■ Task item ■
Every line from the one containing "building: [30,51,117,124] -> none" to the end of the data below should be copied exactly, but pictures should not.

*** Source information ***

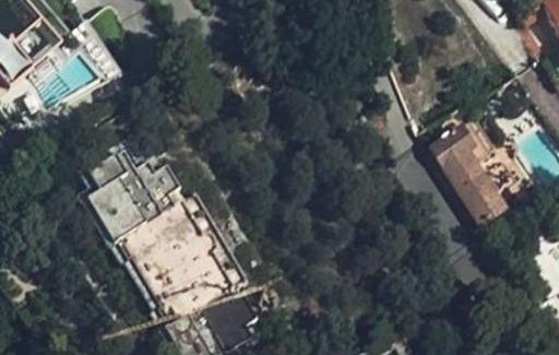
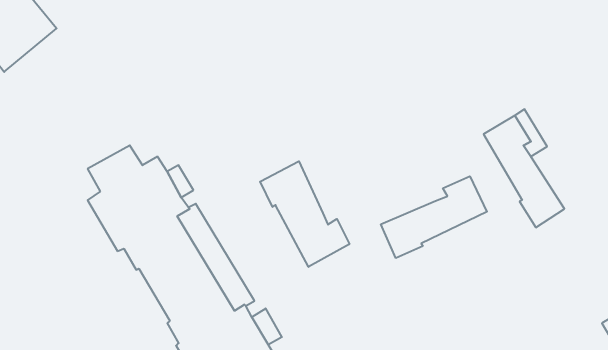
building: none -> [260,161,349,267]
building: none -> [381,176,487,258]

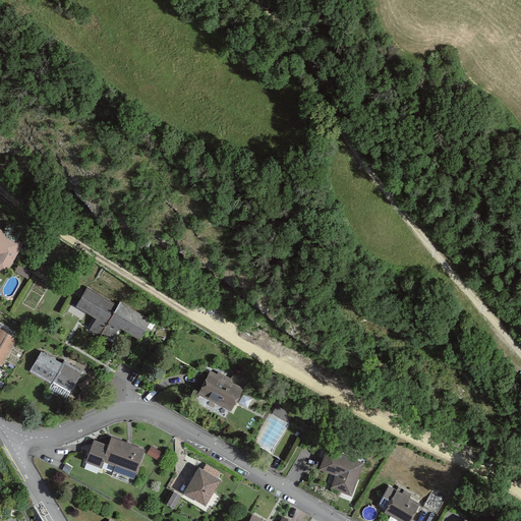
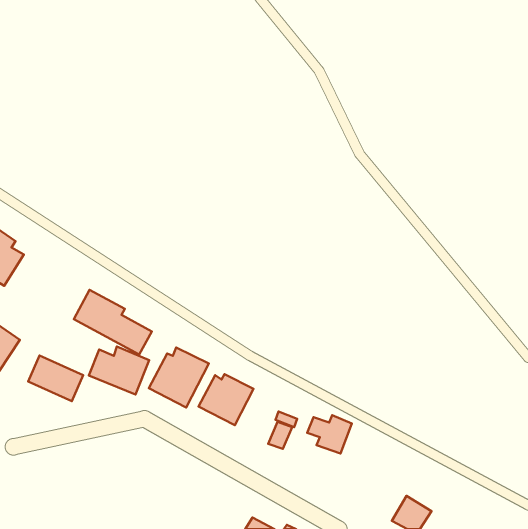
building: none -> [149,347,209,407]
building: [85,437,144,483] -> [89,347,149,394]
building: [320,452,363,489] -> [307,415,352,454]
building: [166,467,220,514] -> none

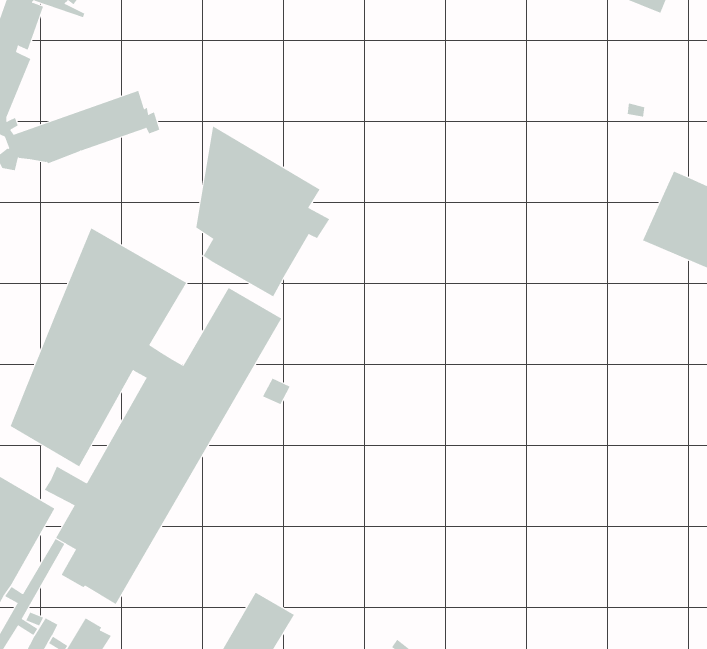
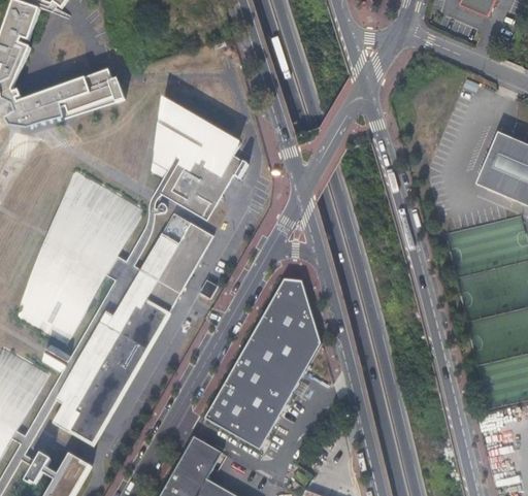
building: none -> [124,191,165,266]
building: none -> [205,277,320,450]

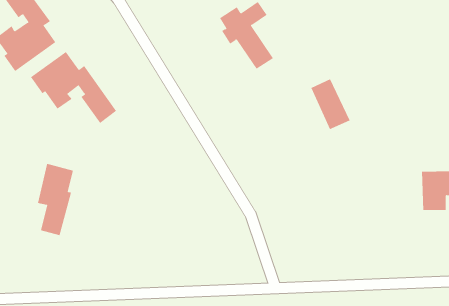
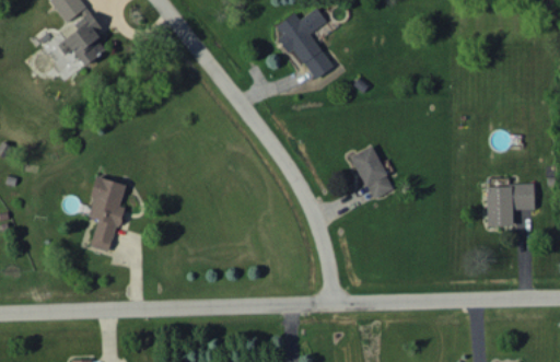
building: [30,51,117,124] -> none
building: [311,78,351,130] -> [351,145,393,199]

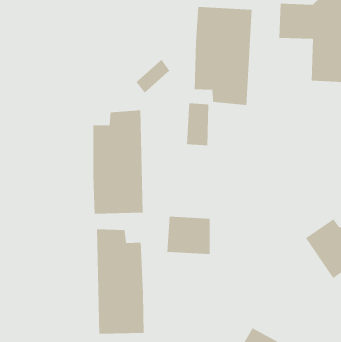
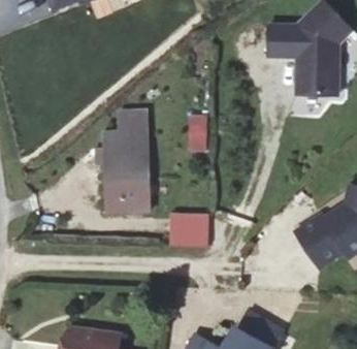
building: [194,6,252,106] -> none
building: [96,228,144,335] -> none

*** End of Source information ***

■ Task response ■
building: [30,51,117,124] -> none
building: [311,78,351,130] -> [351,145,393,199]

building: [194,6,252,106] -> none
building: [96,228,144,335] -> none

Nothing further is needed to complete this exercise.